Dataset records below:

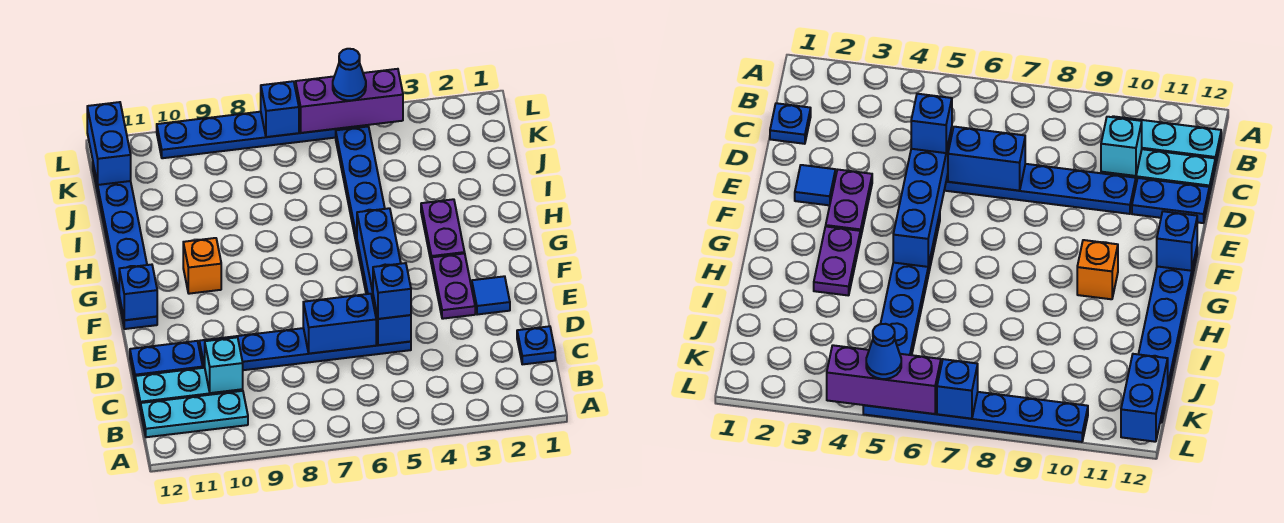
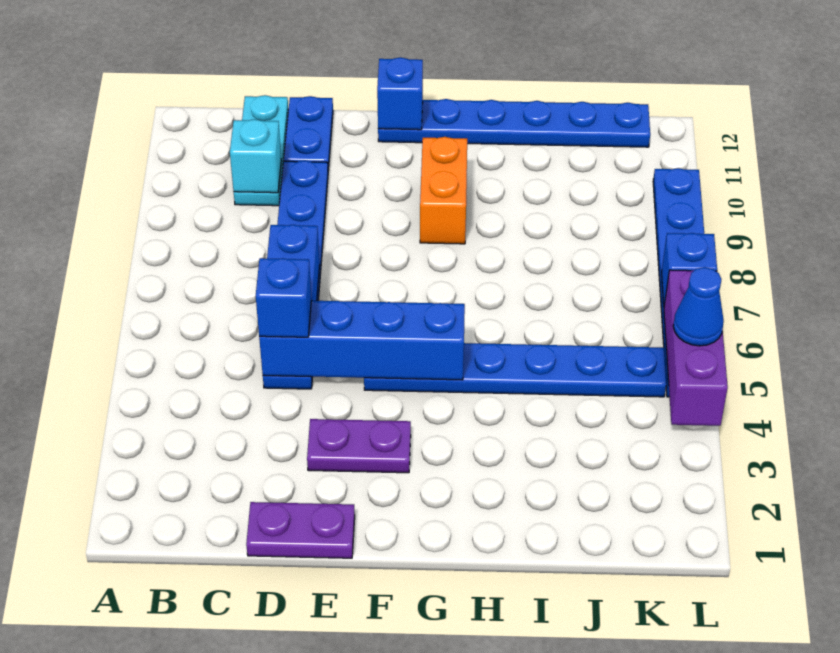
cyan plate B10:B12 level 1 -> none
blue plate C1 level 1 -> none
blue tile E2 level 1 -> none
purple plate G3:H3 level 1 -> purple plate D1:E1 level 1
orange brick G10 level 1 -> orange brick G9:G10 level 1
blue brick K12:L12 level 2 -> none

End of Dataset records.

Your answer must be the lines from the one containing "blue tile E2 level 1 -> none" through the last line of the entries, copied exactly, with no other lines.

blue tile E2 level 1 -> none
purple plate G3:H3 level 1 -> purple plate D1:E1 level 1
orange brick G10 level 1 -> orange brick G9:G10 level 1
blue brick K12:L12 level 2 -> none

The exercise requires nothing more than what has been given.